[Instructions for the task] Would you reproduce, word for word, only the lines from the one with "in_first: [347, 68]" to the end of the listing below?

+++ Input records +++

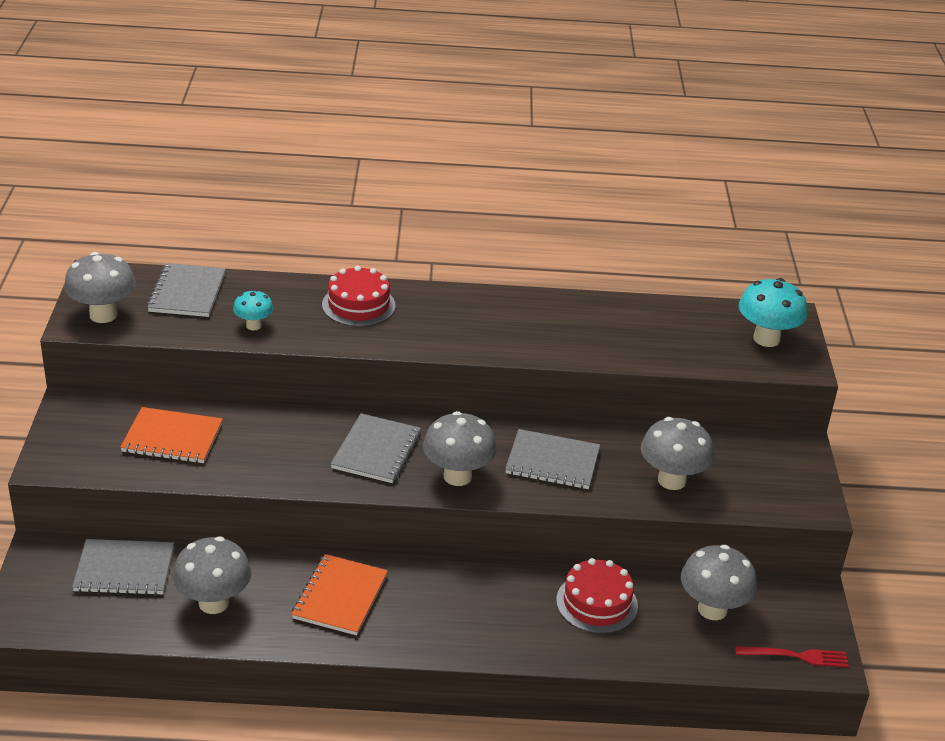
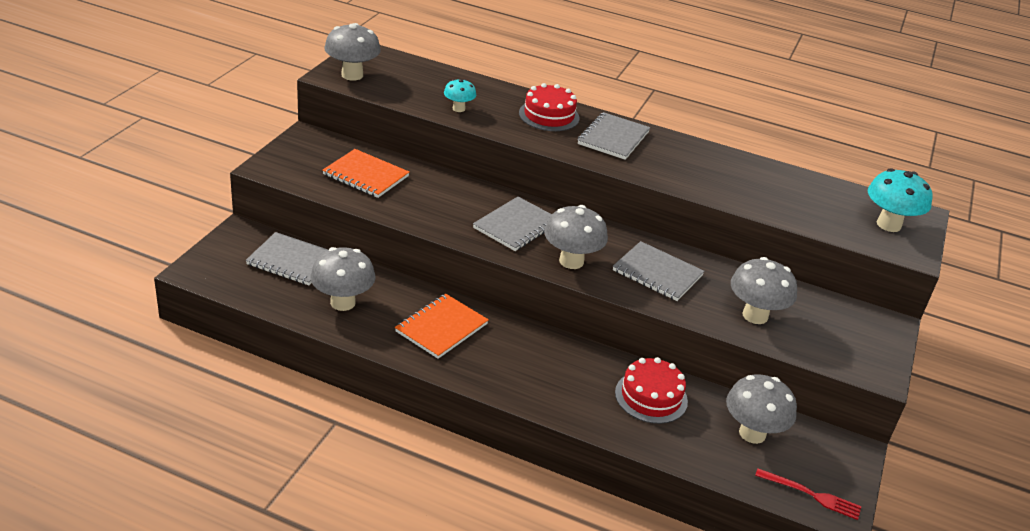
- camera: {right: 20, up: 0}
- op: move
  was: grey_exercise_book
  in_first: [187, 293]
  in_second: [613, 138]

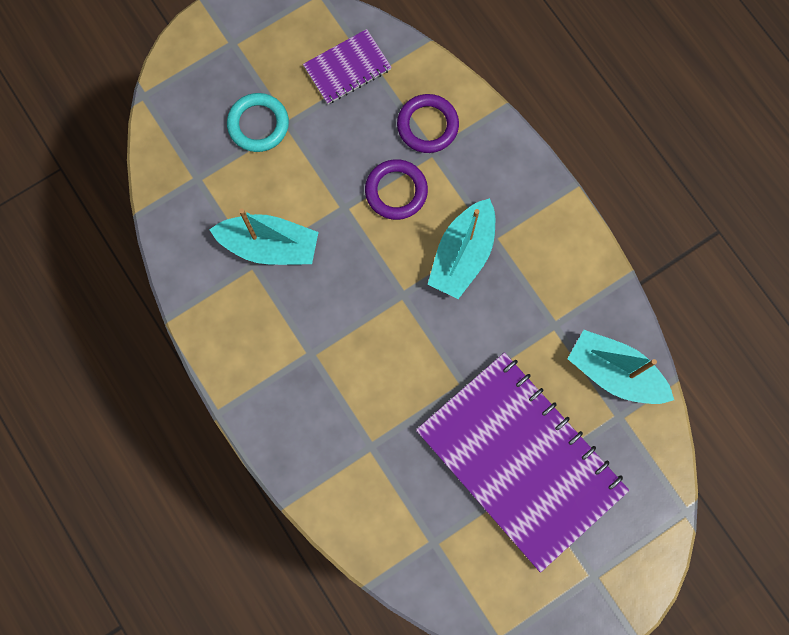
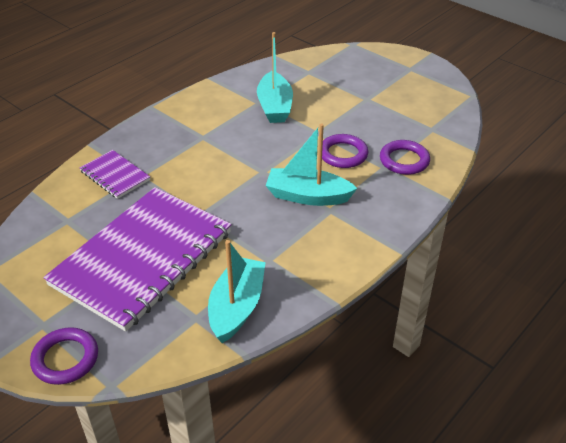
- camera: {right: 75, up: -35}
- op: insert
  now: royal_purple_hoop
  in_second: [65, 359]
- op: move
  was: royal_purple_exercise_book
  in_first: [347, 68]
  in_second: [115, 175]
- op: delete
  was: turquoise_hoop
  in_first: [258, 124]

+++

[Result of the task]
  in_first: [347, 68]
  in_second: [115, 175]
- op: delete
  was: turquoise_hoop
  in_first: [258, 124]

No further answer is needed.